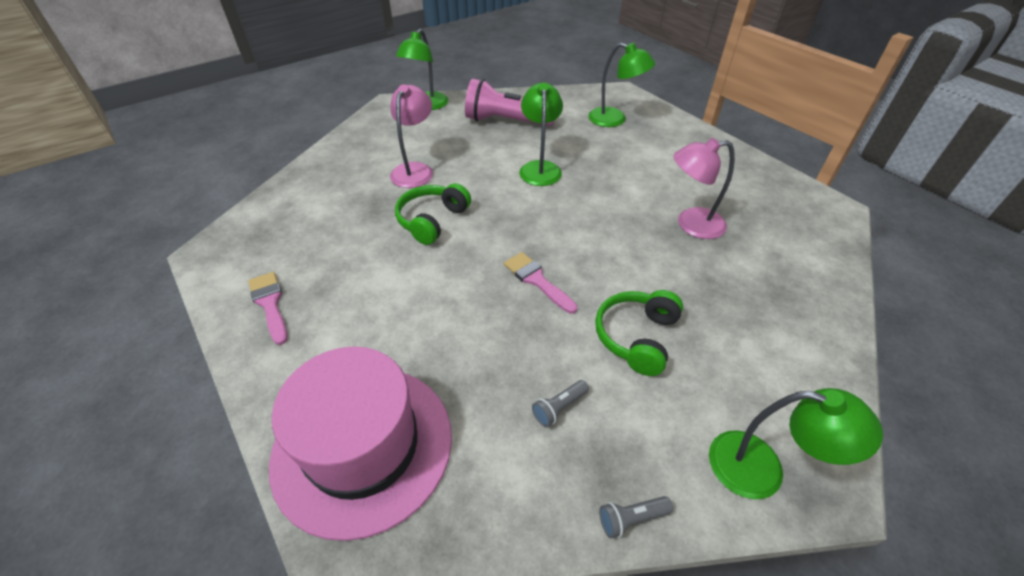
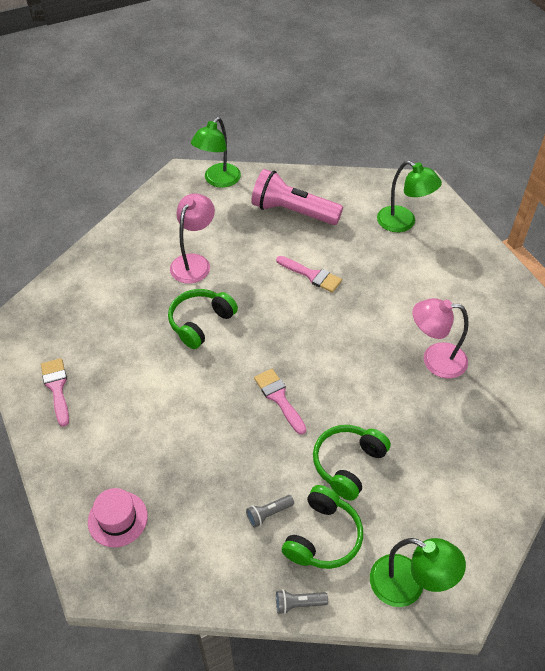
camera: 10 degrees right, 5 degrees up
(363, 446) = (117, 519): pink hat -> pink hat, size x0.45
(540, 168) = (312, 275): green lamp -> pink brush
(635, 425) = (323, 537): none -> green headphones

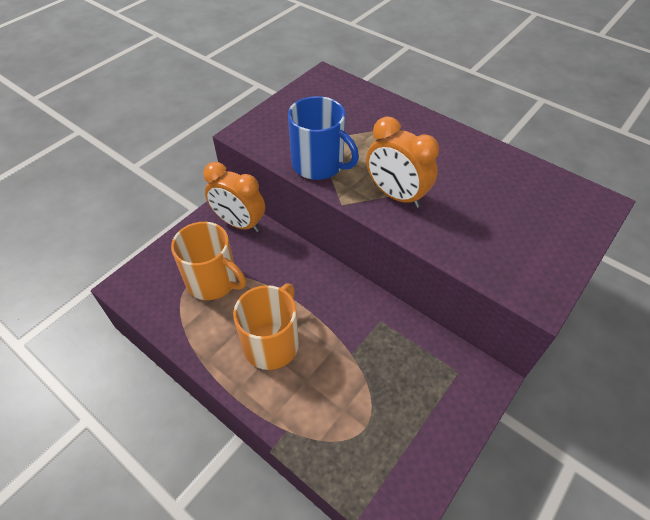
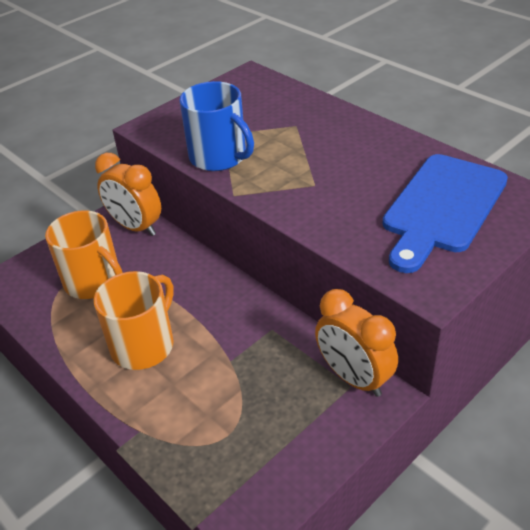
camera: 10 degrees right, 10 degrees down
(396, 195) = (296, 188): orange clock -> orange clock (354, 378)
(527, 211) = (442, 207): none -> blue cutting board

****************************************

WHAT TO PRODUCE >>
Lines that hold "camera" are the ones to copy, so pick each out from the data.

FINAL ANSWER >>
camera: 10 degrees right, 5 degrees up
camera: 10 degrees right, 10 degrees down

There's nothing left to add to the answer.